PROBLEM TO WORK ON: Count the lines in the items below that contain the string "TupletNumber", and reply with that number alone.

....

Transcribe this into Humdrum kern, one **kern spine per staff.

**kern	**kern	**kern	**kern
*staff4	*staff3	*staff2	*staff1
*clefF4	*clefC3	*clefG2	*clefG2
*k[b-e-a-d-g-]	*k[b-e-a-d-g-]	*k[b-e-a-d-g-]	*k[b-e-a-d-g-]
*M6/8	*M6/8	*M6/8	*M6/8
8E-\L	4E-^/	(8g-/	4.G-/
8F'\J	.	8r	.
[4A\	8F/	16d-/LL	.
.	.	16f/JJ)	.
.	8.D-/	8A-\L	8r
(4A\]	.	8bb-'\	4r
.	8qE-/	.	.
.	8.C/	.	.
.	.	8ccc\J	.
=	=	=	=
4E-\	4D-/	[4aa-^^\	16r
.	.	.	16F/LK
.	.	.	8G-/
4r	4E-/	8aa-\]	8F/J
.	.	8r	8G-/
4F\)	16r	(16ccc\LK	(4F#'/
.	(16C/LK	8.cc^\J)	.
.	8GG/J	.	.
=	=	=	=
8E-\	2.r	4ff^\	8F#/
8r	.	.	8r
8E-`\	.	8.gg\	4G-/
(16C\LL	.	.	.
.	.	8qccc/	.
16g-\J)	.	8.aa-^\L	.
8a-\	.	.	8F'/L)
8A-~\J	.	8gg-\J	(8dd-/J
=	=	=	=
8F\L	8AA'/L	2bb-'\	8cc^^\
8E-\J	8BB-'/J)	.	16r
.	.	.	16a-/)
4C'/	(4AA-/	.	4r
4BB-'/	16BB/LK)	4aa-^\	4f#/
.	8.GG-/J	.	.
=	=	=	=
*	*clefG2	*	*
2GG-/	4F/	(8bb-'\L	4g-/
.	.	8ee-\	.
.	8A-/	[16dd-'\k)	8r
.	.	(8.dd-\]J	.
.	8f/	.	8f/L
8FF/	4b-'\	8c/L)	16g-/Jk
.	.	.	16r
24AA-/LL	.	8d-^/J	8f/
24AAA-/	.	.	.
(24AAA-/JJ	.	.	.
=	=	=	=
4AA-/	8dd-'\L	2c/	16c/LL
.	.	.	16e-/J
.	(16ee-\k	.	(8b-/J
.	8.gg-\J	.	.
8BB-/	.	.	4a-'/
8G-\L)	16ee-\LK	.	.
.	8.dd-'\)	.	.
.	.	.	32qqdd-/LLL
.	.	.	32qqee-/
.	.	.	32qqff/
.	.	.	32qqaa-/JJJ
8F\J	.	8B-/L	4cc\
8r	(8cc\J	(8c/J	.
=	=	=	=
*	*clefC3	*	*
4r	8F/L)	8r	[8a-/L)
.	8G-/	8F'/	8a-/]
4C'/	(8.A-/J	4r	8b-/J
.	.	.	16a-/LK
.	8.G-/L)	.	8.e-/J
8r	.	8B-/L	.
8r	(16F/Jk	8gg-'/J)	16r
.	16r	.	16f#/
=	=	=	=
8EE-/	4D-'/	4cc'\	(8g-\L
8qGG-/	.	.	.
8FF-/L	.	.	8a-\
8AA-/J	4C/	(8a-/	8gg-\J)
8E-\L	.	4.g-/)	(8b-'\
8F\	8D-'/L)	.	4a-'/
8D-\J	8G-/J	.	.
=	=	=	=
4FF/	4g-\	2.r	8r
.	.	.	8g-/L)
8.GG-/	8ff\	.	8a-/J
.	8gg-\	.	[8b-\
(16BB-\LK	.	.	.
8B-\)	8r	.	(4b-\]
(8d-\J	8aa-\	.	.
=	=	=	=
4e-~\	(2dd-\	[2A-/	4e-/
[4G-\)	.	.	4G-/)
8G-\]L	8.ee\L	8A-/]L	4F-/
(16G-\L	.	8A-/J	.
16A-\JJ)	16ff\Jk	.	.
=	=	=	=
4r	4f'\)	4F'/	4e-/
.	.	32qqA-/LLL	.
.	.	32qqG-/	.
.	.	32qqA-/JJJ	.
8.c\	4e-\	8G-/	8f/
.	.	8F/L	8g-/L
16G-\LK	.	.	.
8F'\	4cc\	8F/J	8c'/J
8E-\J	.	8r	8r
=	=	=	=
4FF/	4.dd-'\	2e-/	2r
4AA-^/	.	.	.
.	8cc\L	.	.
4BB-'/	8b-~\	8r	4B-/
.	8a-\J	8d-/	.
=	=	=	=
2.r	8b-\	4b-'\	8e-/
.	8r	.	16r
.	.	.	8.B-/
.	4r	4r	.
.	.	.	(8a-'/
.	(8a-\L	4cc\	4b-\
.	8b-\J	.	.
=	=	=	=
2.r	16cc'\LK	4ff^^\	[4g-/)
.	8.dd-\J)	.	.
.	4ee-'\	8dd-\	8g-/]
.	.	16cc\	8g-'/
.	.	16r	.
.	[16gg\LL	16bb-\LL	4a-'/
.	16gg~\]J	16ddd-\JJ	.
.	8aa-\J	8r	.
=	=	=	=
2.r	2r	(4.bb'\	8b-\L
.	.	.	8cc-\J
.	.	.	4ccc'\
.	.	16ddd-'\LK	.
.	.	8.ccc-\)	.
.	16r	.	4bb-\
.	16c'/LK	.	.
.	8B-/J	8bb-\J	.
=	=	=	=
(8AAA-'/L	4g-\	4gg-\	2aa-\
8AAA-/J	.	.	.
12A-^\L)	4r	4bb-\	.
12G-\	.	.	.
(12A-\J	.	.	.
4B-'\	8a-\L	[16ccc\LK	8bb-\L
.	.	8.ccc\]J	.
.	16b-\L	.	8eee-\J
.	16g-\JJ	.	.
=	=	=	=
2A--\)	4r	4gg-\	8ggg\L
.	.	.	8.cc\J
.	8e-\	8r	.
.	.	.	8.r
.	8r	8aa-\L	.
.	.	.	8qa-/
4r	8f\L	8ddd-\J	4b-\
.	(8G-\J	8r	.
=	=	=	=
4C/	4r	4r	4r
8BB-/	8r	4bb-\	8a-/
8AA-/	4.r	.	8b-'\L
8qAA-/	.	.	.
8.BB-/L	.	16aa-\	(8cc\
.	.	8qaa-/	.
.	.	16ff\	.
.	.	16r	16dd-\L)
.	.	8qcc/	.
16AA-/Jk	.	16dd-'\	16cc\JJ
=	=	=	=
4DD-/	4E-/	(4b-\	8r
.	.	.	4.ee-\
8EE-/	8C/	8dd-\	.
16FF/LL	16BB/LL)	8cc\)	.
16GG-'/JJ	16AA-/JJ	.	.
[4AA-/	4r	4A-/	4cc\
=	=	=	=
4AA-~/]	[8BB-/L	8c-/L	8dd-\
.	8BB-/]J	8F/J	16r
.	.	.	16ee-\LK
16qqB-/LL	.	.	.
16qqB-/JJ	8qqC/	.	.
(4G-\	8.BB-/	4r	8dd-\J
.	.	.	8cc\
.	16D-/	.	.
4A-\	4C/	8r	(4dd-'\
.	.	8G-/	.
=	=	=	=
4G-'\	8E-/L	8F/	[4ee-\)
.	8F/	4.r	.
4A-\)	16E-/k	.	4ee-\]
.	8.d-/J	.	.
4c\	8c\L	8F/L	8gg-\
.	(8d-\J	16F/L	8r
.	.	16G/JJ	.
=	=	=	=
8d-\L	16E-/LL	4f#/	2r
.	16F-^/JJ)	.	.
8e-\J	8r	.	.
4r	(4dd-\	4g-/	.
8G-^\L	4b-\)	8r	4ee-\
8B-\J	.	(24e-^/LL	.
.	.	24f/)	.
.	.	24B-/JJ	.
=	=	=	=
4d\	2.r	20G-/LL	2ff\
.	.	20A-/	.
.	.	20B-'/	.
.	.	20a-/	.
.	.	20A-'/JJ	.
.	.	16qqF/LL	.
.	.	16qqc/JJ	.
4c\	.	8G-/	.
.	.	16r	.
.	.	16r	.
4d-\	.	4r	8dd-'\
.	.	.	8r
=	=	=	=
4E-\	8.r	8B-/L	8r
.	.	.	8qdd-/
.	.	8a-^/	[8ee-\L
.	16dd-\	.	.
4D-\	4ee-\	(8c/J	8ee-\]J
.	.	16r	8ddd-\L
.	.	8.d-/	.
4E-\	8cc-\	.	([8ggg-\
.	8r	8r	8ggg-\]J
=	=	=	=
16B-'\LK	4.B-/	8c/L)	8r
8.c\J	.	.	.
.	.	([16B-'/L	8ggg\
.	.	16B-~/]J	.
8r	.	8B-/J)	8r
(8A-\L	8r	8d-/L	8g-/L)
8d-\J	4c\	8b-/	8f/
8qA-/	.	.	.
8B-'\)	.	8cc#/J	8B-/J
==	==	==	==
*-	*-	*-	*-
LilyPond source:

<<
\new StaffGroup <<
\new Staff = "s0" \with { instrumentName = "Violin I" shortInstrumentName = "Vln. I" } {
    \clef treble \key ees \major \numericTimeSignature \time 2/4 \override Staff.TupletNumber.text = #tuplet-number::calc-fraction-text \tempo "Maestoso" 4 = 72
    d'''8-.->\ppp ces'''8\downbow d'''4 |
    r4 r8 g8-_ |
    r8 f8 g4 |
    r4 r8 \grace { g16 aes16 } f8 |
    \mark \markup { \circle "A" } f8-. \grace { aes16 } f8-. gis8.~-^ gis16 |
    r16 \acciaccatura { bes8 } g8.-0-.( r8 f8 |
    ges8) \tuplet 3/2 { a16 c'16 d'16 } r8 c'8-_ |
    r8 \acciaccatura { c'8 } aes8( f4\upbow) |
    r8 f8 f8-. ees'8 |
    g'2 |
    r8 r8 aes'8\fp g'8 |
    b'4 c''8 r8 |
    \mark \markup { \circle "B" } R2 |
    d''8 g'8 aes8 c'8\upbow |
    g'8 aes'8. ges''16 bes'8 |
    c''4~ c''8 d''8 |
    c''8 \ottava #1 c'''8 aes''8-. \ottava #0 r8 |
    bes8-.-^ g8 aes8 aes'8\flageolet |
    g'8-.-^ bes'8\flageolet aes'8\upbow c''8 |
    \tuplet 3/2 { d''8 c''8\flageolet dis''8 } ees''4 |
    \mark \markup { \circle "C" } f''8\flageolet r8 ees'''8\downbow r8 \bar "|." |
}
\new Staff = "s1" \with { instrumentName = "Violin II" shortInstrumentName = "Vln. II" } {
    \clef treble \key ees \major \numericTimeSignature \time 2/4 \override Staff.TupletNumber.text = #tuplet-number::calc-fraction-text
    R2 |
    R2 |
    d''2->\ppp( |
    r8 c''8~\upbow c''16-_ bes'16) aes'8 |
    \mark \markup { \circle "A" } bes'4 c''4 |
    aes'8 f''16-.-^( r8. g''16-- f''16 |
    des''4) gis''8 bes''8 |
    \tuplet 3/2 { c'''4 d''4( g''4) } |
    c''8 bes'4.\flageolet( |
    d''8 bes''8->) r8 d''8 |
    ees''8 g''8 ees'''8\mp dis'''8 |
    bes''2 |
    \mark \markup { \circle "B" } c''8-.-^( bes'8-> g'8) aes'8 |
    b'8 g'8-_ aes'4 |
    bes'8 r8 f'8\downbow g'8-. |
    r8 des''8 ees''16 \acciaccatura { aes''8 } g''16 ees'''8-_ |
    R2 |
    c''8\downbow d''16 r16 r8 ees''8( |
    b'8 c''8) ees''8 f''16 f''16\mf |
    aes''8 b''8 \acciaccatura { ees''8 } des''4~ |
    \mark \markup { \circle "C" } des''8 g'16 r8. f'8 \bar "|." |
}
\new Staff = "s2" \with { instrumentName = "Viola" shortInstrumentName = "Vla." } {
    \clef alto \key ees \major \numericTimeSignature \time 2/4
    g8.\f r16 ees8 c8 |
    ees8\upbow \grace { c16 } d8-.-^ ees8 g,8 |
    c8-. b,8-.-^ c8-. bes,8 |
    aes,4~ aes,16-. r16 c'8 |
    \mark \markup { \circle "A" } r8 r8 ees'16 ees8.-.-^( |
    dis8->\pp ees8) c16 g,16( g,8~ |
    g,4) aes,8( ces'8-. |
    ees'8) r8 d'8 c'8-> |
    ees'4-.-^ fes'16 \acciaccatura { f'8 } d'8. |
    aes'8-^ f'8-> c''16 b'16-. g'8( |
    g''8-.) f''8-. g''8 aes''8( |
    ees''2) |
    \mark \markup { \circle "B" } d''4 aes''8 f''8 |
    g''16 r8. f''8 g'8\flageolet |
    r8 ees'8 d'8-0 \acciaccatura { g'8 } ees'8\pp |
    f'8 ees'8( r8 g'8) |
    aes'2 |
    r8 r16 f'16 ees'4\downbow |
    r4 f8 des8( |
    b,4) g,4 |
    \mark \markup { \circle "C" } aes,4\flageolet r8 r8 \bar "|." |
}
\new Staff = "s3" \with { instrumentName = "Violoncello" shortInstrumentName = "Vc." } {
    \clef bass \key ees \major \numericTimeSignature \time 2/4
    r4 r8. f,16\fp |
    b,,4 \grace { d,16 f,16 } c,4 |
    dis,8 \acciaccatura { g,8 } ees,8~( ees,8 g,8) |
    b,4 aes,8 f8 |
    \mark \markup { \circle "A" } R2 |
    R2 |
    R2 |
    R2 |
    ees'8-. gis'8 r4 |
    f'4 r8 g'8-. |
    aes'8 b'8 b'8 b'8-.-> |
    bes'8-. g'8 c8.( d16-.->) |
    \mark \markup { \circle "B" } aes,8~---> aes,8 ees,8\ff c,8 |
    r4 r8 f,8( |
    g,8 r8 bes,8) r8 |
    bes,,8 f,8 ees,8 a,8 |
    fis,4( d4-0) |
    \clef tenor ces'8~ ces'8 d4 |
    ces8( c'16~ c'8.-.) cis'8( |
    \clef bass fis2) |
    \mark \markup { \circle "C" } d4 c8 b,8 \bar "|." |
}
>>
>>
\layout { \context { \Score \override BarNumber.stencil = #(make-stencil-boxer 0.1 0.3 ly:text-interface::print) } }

....

RESPONSE TO THE TASK: 2